What the task requires: Excluding pictures, retype exactly the lines from the one with "yellow cross: rotated 21 degrees clockwise" through the end of the records that follow.

Supplied material:
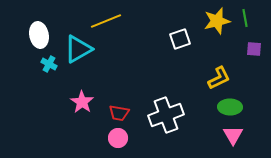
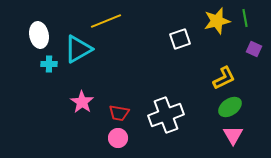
purple square: rotated 21 degrees clockwise
cyan cross: rotated 28 degrees counterclockwise
yellow L-shape: moved 5 px right
green ellipse: rotated 35 degrees counterclockwise
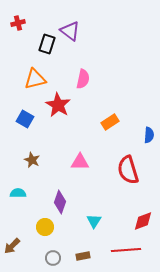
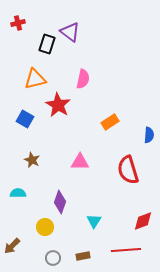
purple triangle: moved 1 px down
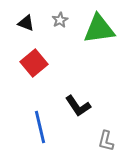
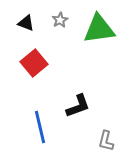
black L-shape: rotated 76 degrees counterclockwise
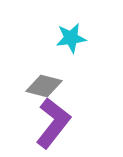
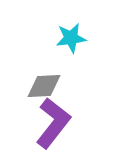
gray diamond: rotated 18 degrees counterclockwise
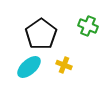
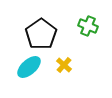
yellow cross: rotated 21 degrees clockwise
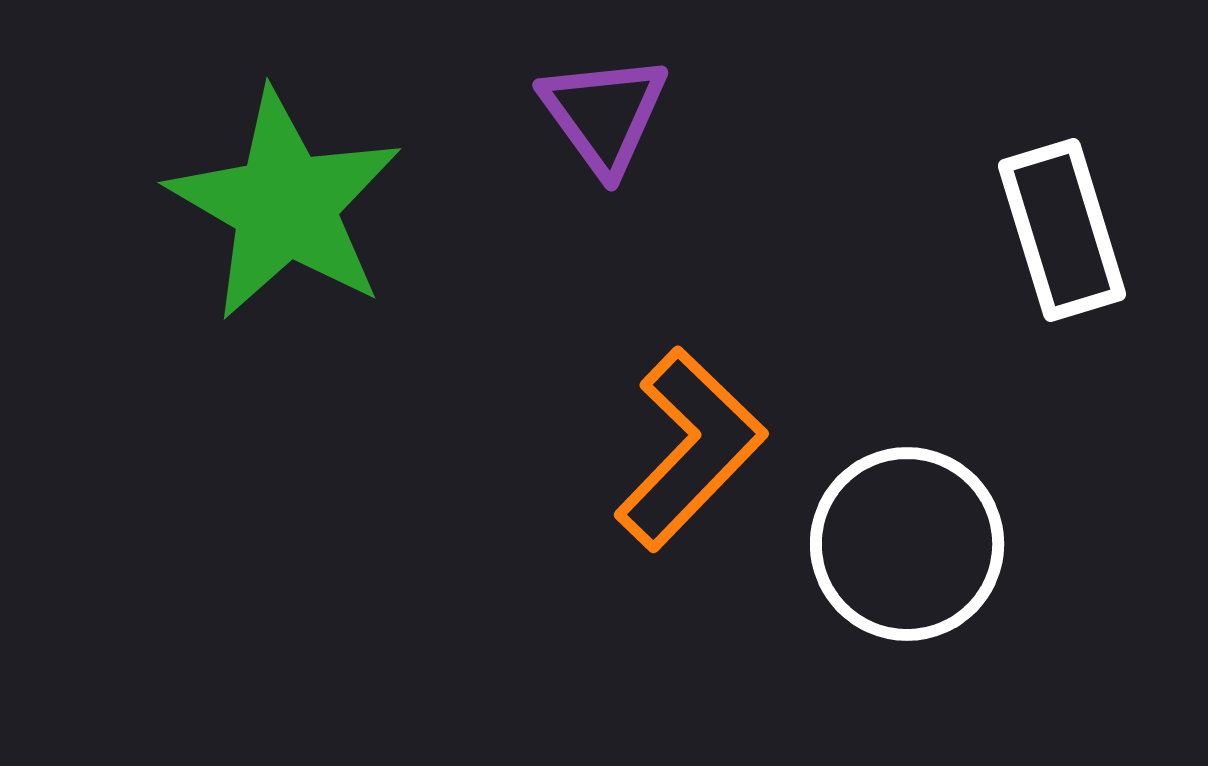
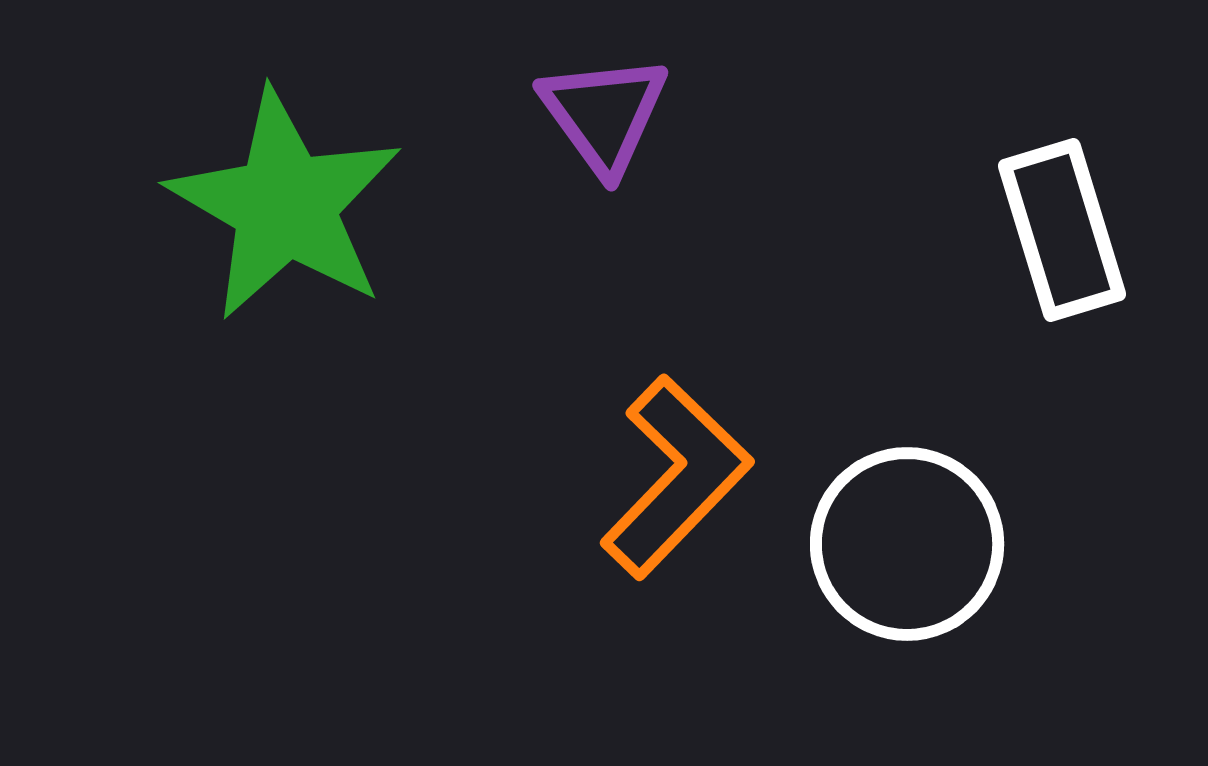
orange L-shape: moved 14 px left, 28 px down
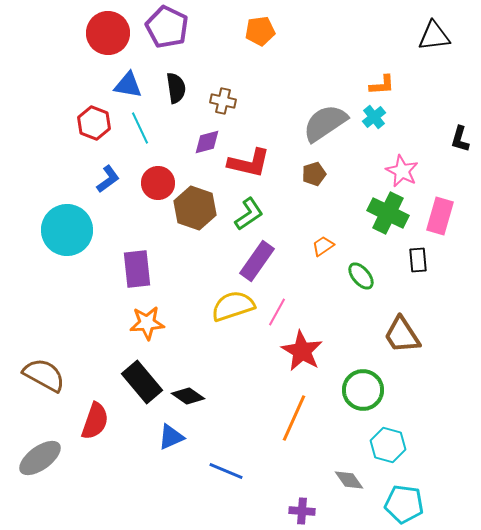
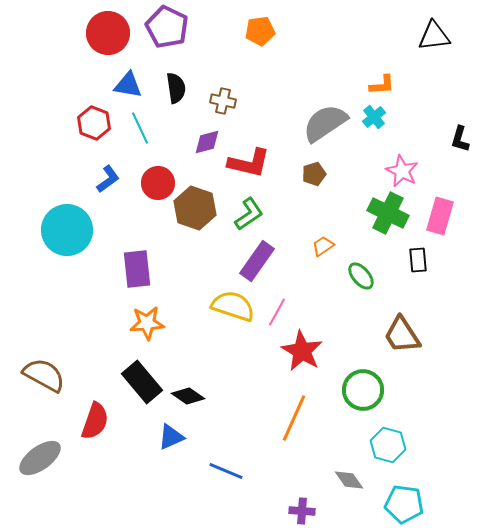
yellow semicircle at (233, 306): rotated 36 degrees clockwise
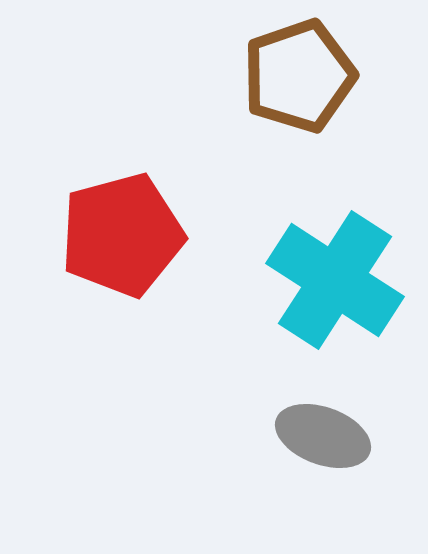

Your solution:
yellow cross: rotated 21 degrees clockwise
orange L-shape: moved 14 px left, 28 px down
yellow semicircle at (233, 306): rotated 36 degrees clockwise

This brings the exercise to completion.